• INFORMATION PROVIDED:
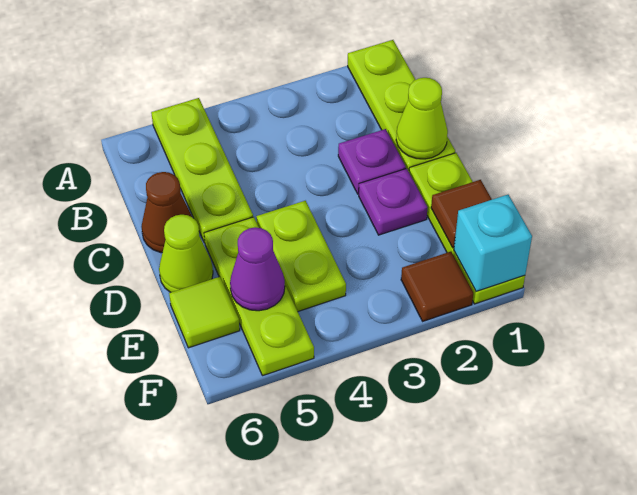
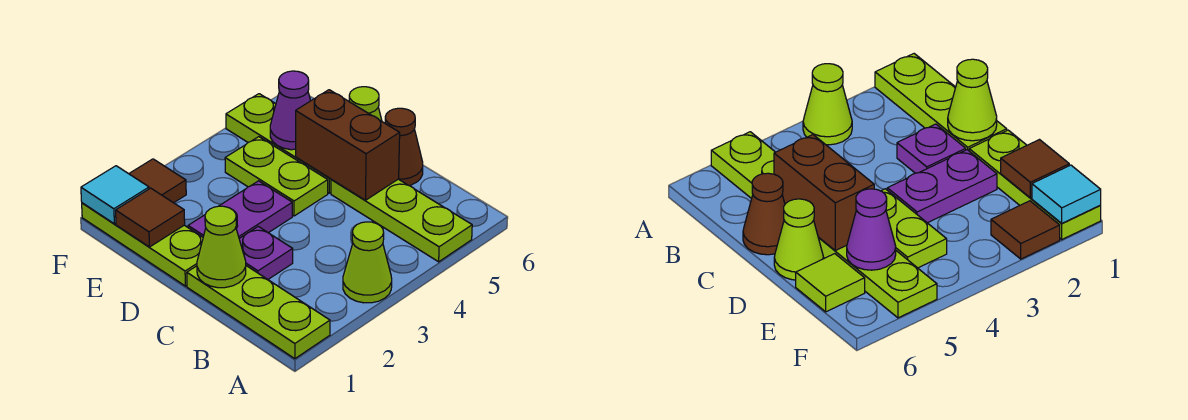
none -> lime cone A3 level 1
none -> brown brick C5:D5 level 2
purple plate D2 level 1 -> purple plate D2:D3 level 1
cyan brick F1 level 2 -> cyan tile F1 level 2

• TASK DETAILS:
Repeat the material above word for word; no images go in the copy.

• SOLUTION TO THIS TASK:
none -> lime cone A3 level 1
none -> brown brick C5:D5 level 2
purple plate D2 level 1 -> purple plate D2:D3 level 1
cyan brick F1 level 2 -> cyan tile F1 level 2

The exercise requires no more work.